### Work task
Every line of the material is to be returned verbatim. Pictures stay out.

### Input for this task
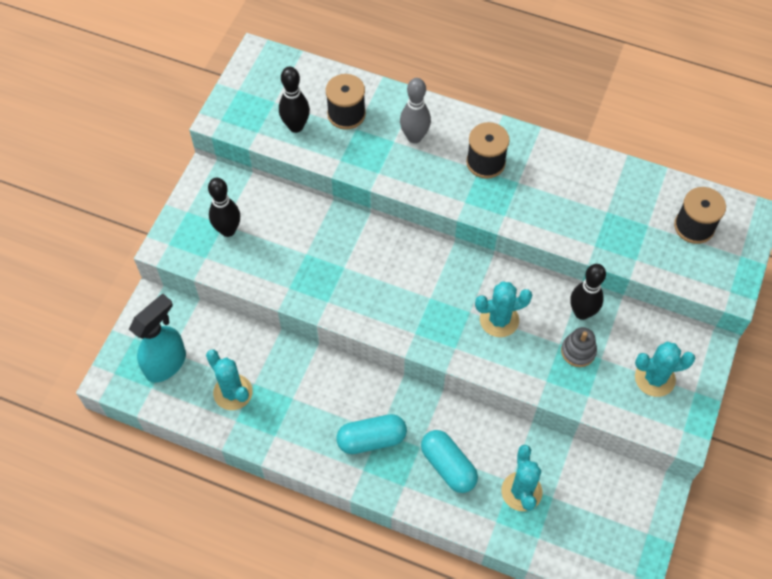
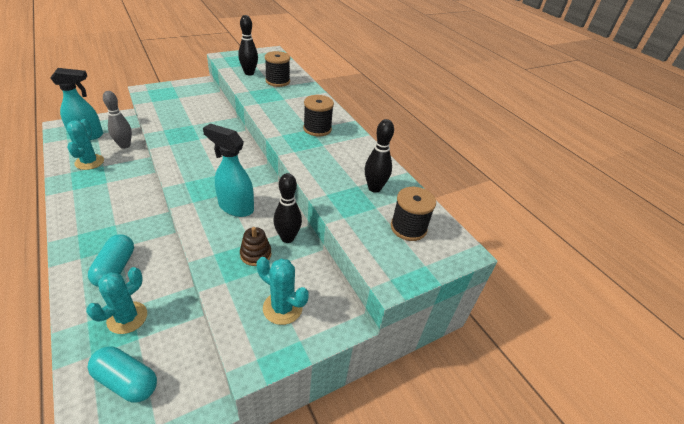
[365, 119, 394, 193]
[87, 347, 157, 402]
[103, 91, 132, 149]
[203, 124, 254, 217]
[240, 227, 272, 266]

### Written solution
[365, 119, 394, 193]
[87, 347, 157, 402]
[103, 91, 132, 149]
[203, 124, 254, 217]
[240, 227, 272, 266]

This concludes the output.